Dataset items
=======

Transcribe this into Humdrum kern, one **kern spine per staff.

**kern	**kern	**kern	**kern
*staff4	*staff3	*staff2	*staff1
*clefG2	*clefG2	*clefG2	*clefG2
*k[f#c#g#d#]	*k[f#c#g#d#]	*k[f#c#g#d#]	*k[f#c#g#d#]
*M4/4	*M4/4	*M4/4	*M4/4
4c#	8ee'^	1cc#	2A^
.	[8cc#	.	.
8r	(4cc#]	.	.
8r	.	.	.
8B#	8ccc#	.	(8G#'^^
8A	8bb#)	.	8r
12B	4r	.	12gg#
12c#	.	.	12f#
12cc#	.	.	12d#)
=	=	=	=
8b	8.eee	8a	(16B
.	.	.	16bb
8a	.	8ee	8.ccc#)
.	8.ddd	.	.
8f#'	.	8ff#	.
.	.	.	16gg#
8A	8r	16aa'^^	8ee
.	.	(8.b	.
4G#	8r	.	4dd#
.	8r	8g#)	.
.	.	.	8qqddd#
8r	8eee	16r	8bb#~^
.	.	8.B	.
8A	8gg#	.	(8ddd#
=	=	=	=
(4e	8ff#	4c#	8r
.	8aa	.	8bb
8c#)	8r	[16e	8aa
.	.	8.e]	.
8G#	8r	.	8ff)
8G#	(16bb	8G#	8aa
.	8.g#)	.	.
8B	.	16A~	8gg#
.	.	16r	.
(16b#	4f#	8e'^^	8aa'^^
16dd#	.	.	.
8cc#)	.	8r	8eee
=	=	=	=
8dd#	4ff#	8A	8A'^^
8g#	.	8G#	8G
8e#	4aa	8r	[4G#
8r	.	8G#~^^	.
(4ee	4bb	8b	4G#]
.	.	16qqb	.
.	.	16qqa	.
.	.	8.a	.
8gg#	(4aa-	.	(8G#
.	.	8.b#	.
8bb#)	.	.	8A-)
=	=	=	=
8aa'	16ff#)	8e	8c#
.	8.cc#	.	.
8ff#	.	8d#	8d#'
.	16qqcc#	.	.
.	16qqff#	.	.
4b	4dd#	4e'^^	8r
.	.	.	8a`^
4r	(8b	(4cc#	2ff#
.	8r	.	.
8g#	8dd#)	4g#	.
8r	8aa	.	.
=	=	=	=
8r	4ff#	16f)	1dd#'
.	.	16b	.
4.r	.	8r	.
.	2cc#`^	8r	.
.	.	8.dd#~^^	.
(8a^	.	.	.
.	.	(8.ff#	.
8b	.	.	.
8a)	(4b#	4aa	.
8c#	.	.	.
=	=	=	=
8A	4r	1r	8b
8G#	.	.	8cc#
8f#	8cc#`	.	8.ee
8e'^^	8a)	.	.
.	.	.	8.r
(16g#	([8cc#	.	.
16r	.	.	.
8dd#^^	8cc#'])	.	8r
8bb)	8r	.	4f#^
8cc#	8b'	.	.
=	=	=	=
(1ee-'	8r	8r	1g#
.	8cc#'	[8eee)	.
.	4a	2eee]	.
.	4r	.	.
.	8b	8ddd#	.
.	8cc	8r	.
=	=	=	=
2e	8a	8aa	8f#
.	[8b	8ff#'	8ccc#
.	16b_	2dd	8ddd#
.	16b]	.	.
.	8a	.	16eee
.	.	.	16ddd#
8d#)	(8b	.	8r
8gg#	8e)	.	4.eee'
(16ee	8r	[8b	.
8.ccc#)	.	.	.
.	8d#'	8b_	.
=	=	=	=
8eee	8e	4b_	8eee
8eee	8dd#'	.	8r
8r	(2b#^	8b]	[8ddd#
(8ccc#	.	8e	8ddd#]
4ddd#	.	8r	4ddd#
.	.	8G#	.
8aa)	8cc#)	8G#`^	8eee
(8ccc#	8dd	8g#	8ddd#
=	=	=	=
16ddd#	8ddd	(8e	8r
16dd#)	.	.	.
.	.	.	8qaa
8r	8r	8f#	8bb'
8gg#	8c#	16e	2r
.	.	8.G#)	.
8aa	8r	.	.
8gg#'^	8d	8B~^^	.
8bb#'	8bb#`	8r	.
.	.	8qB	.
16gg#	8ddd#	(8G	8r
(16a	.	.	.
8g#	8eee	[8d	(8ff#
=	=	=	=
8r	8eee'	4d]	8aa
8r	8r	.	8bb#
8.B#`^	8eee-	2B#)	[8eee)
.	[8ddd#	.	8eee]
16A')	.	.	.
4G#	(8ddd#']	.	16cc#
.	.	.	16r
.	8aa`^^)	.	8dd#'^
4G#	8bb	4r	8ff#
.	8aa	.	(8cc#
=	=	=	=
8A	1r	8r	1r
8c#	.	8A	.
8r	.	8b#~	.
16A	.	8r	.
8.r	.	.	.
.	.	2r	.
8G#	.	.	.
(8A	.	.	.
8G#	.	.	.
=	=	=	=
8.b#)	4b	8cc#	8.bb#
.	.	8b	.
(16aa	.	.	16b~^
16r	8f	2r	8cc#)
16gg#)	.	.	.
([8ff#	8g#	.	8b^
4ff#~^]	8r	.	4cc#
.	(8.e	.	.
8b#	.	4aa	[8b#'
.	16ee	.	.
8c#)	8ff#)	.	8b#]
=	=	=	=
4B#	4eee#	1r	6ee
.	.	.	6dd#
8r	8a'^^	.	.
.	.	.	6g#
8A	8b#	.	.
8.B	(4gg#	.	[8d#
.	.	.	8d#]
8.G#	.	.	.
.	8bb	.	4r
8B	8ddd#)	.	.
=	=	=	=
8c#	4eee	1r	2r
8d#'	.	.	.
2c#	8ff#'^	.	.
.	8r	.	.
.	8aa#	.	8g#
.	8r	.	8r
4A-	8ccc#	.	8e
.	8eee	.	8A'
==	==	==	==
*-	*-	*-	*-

=======

• **Exercise brief**
Find every line in the records that contains the string "kern", and copy each of those lines.

• **Result of this task**
Transcribe this into Humdrum kern, one **kern spine per staff.
**kern	**kern	**kern	**kern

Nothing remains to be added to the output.